- [Work to complete]:
Reproduce verbatim the lines of the material below, starting at the line with "pink hammer: 3 -> 4" and ending at the line with "yellow heart: 4 -> 3", both inclusive; skip the rest.

- [Supplied information]:
---

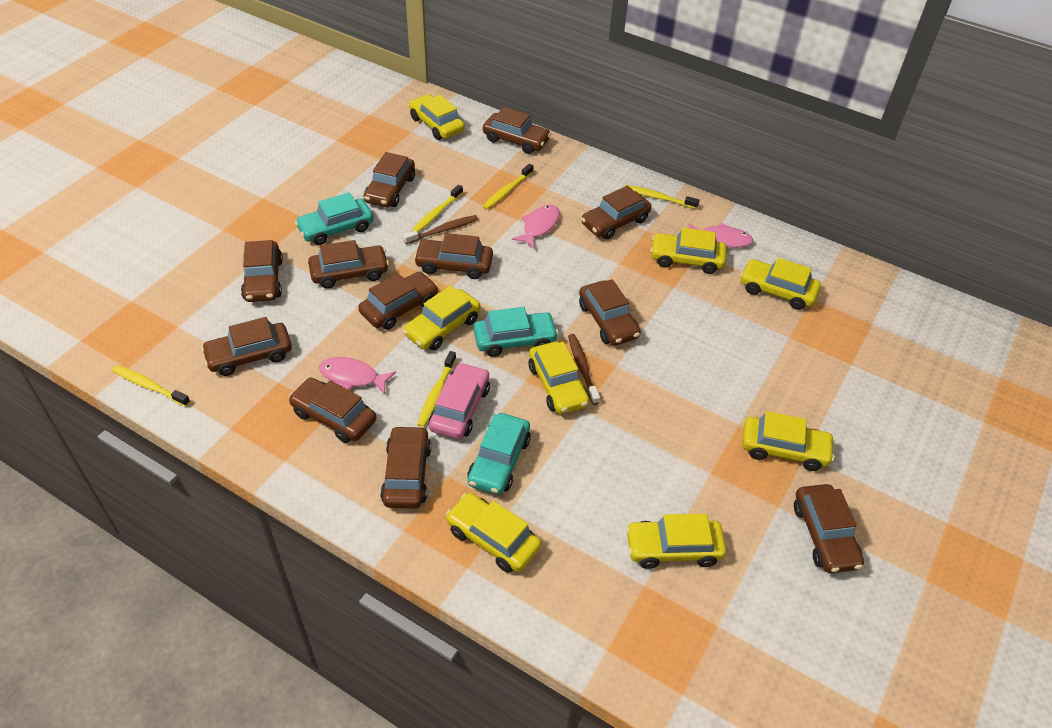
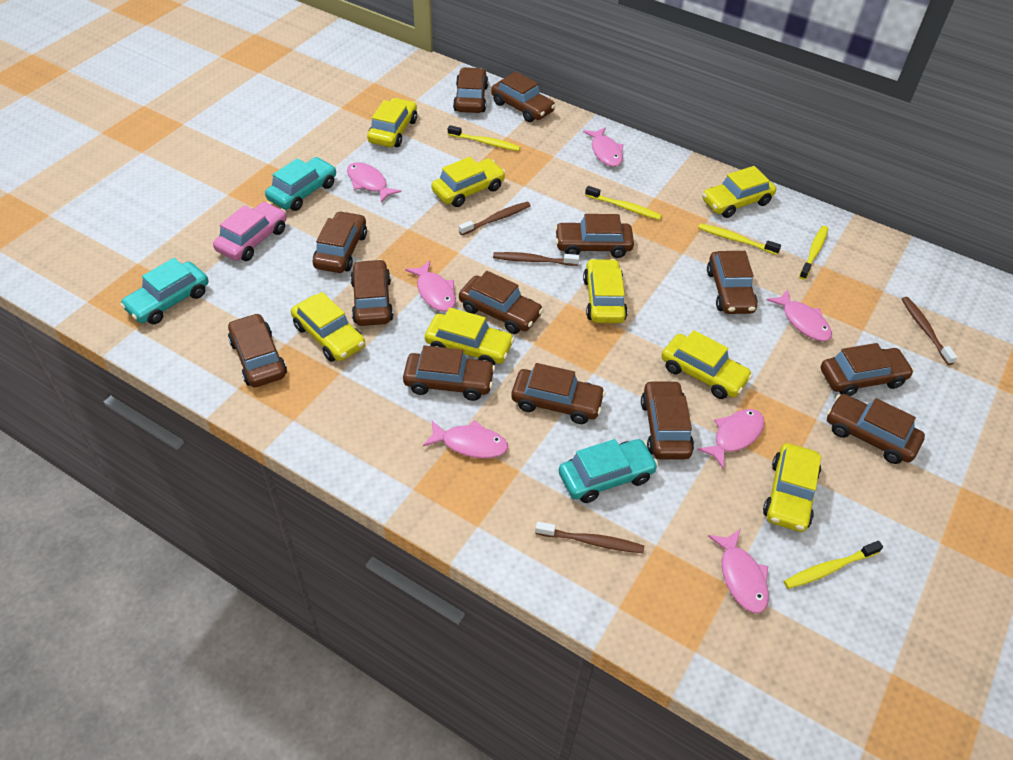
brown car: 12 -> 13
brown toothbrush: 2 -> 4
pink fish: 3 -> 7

---

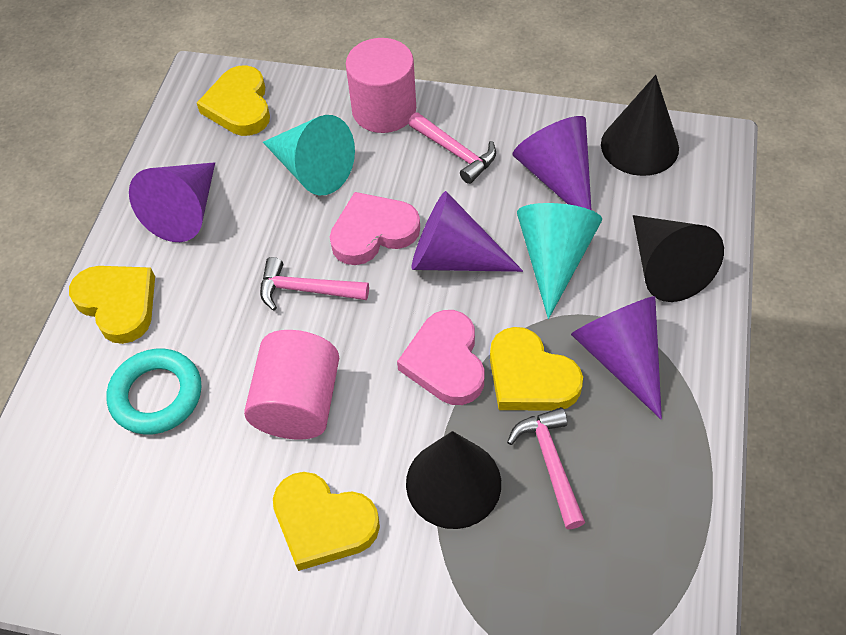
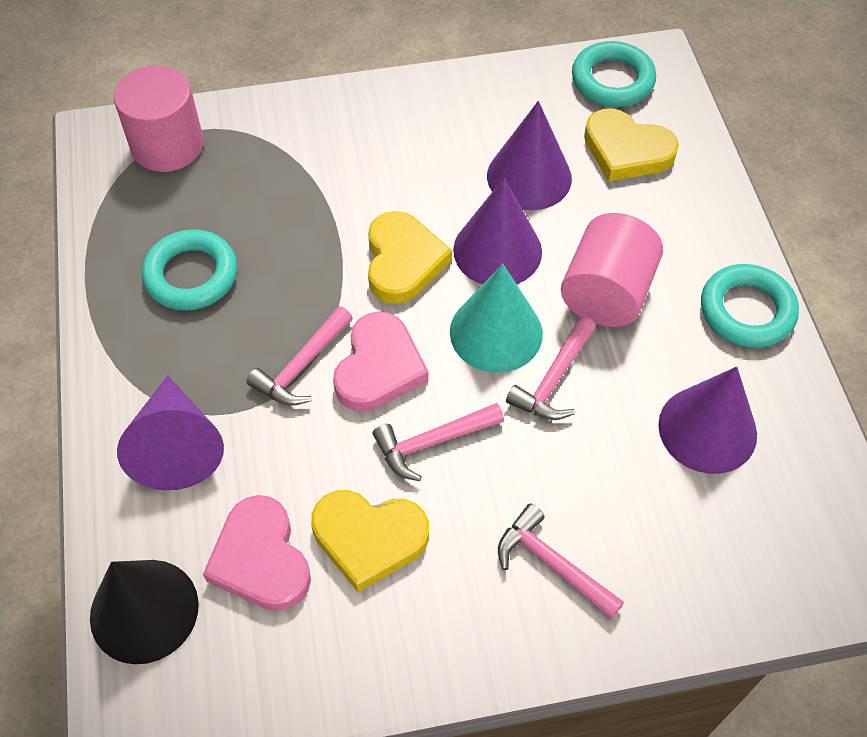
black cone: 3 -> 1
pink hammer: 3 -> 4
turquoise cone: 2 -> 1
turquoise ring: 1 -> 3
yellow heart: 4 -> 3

---

- [Solution to the problem]:
pink hammer: 3 -> 4
turquoise cone: 2 -> 1
turquoise ring: 1 -> 3
yellow heart: 4 -> 3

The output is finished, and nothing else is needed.